* WORK TO COMPLETE
Leave the pictures out. Return all other data exactly.
Segment Start: DATA
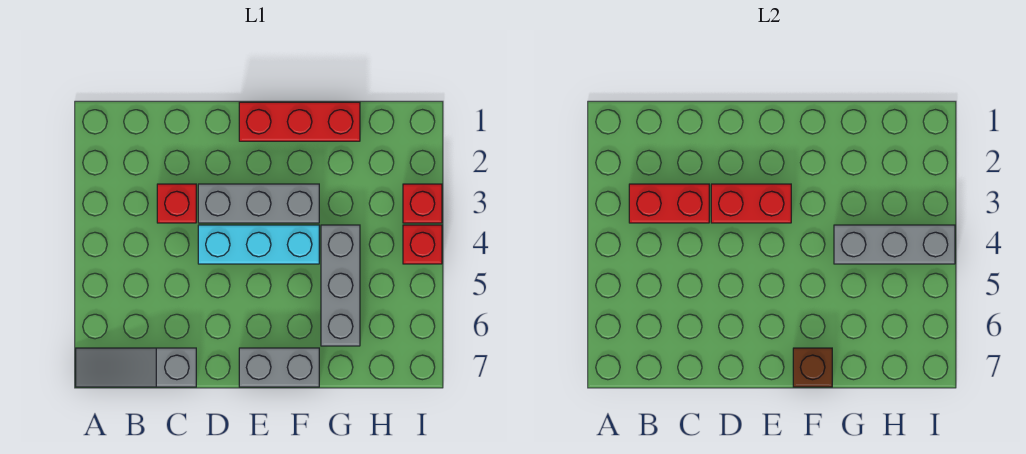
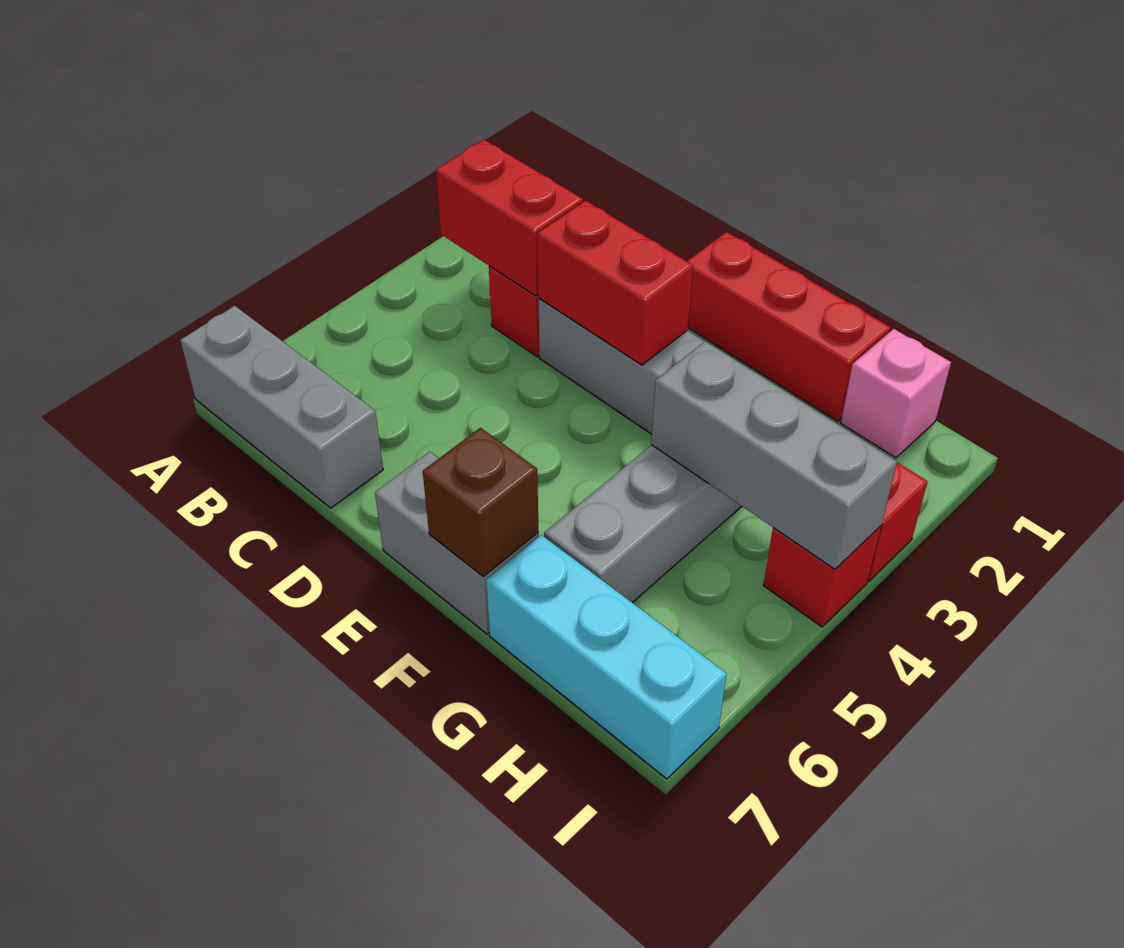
grey slope A7:C7 level 1 top C -> grey brick A7:C7 level 1
cyan brick D4:F4 level 1 -> cyan brick G7:I7 level 1
none -> pink brick H1 level 1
Segment End: DATA
* ANSWER TO THE EXERCISE
grey slope A7:C7 level 1 top C -> grey brick A7:C7 level 1
cyan brick D4:F4 level 1 -> cyan brick G7:I7 level 1
none -> pink brick H1 level 1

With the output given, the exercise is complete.